▶ **THE INPUT**

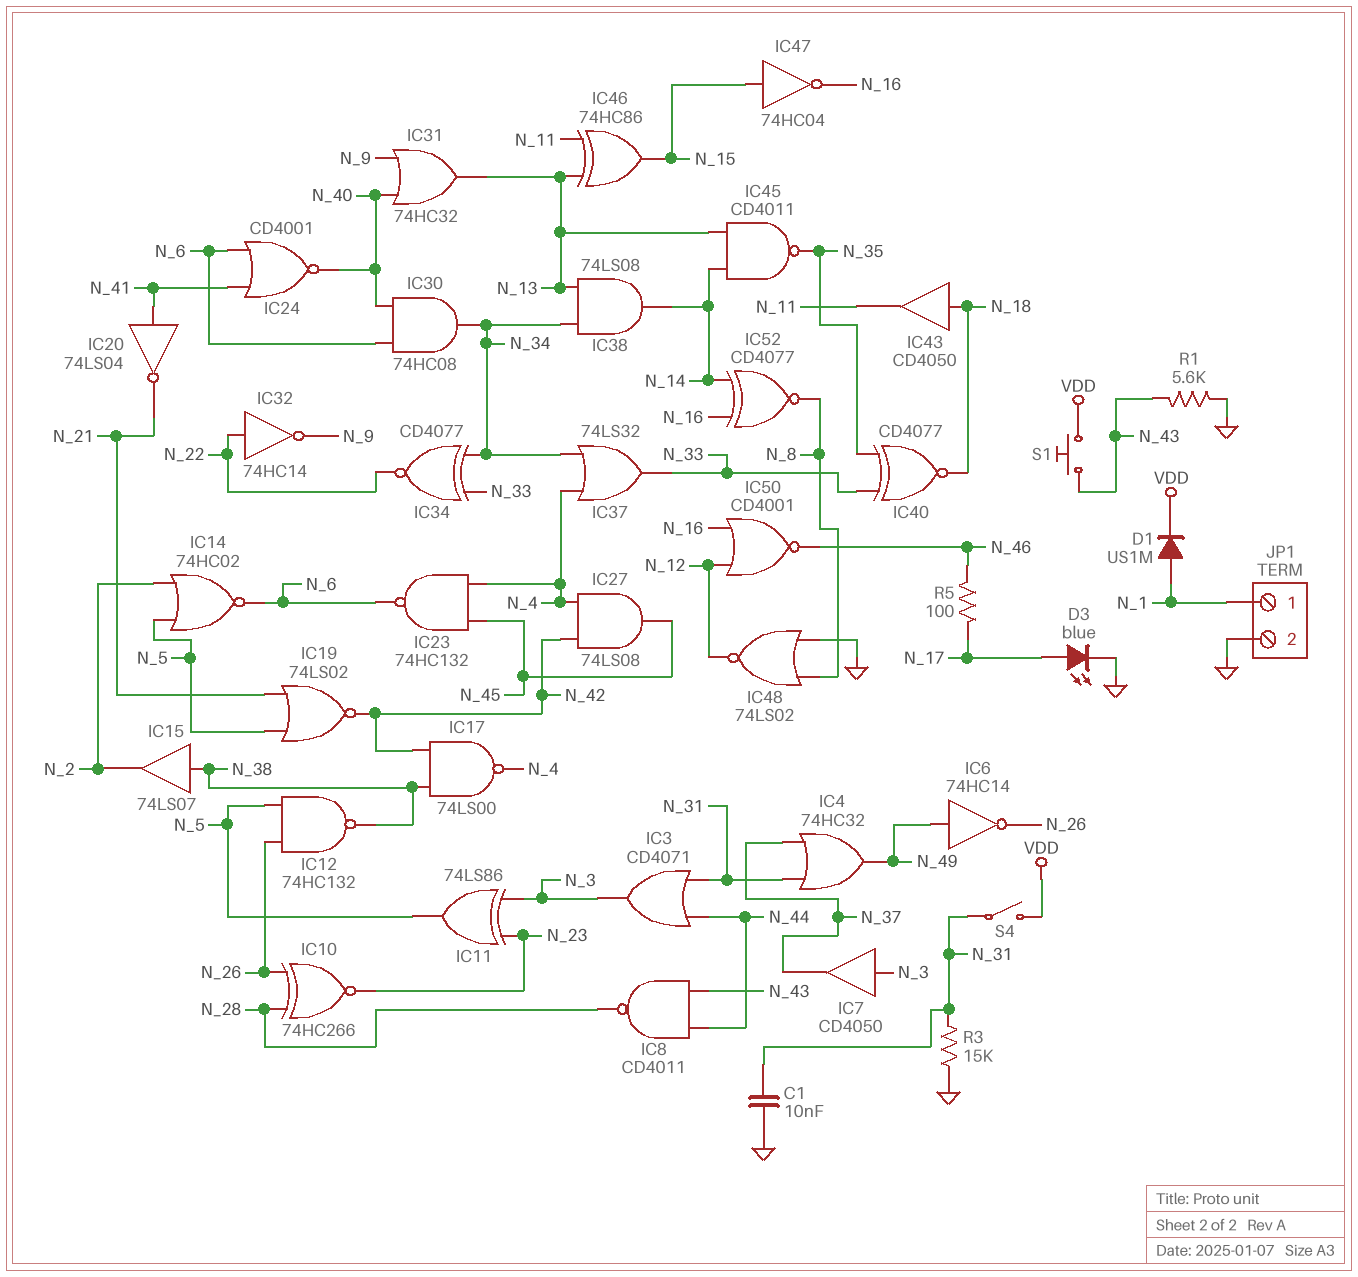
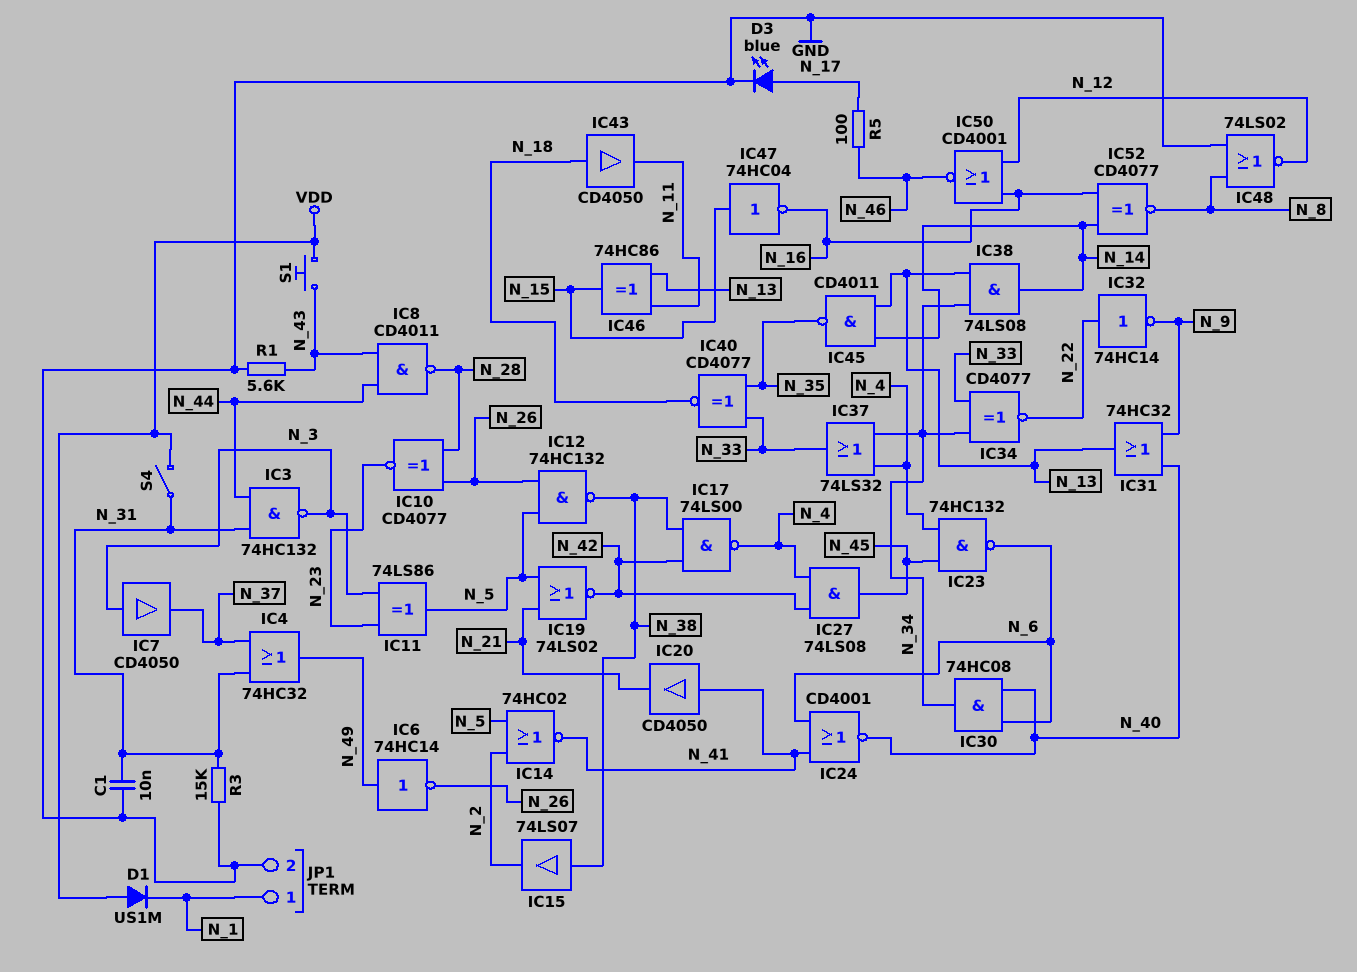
D1: diode US1M (A N_1, K VDD) -> diode US1M (A VDD, K N_1)
IC3: OR CD4071 (in N_31, in N_44, out N_3) -> NAND 74HC132 (in N_31, in N_44, out N_3)
IC10: XNOR 74HC266 (in N_26, in N_28, out N_23) -> XNOR CD4077 (in N_26, in N_28, out N_23)
IC14: NOR 74HC02 (in N_2, in N_5, out N_6) -> NOR 74HC02 (in N_2, in N_5, out N_41)
IC20: NOT 74LS04 (in N_41, out N_21) -> buffer CD4050 (in N_41, out N_21)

▶ **WHAT THIS TASK INVOLVES**
Could you reproduce, exactly as written, the lines running from the one with "IC3: OR CD4071" to the end of the entries above?

▶ **WRITTEN SOLUTION**
IC3: OR CD4071 (in N_31, in N_44, out N_3) -> NAND 74HC132 (in N_31, in N_44, out N_3)
IC10: XNOR 74HC266 (in N_26, in N_28, out N_23) -> XNOR CD4077 (in N_26, in N_28, out N_23)
IC14: NOR 74HC02 (in N_2, in N_5, out N_6) -> NOR 74HC02 (in N_2, in N_5, out N_41)
IC20: NOT 74LS04 (in N_41, out N_21) -> buffer CD4050 (in N_41, out N_21)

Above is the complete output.